• [GIVEN INFORMATION]:
--------------------------------------------------
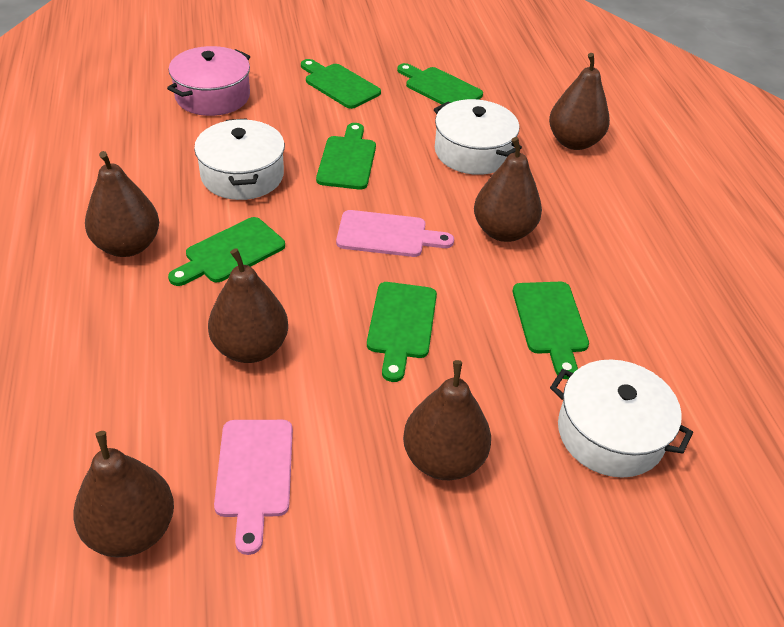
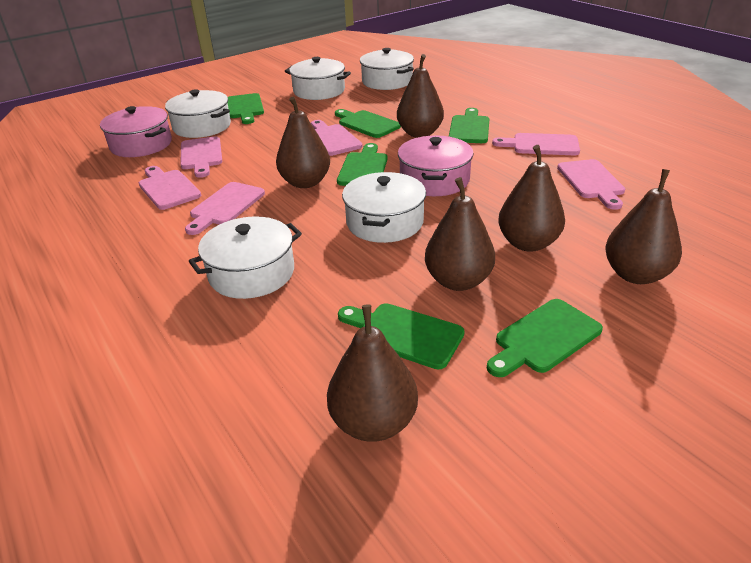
pink cutting board: 2 -> 6
pink pot: 1 -> 2
white pot: 3 -> 5

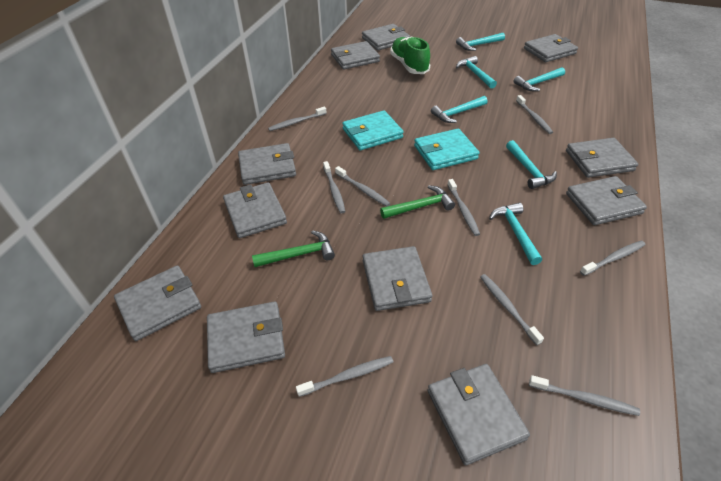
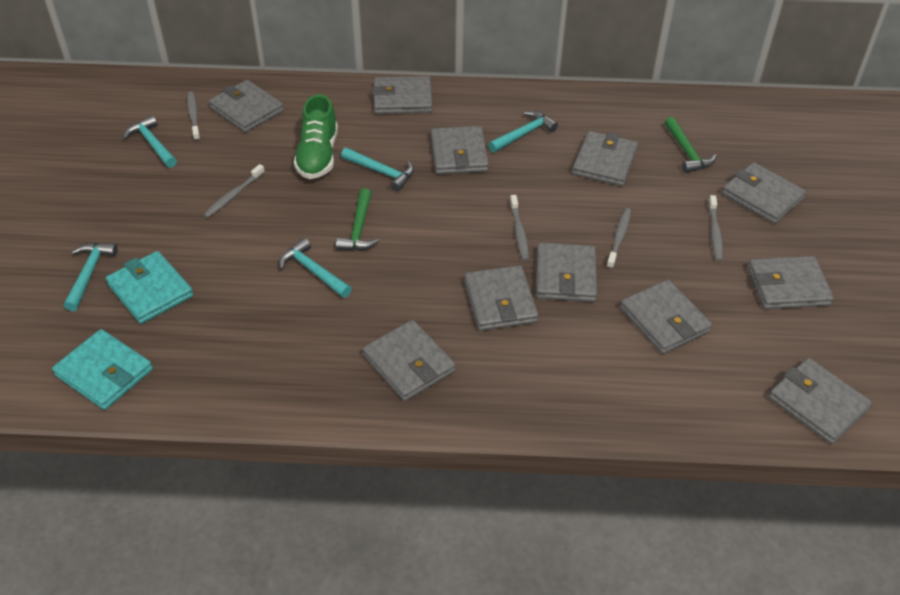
grey toothbrush: 9 -> 5
turquoise hammer: 6 -> 5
--------------------------------------------------
Only the pictures are to be dropped; the rest of the material above must be duplicated exactly.

pink cutting board: 2 -> 6
pink pot: 1 -> 2
white pot: 3 -> 5

grey toothbrush: 9 -> 5
turquoise hammer: 6 -> 5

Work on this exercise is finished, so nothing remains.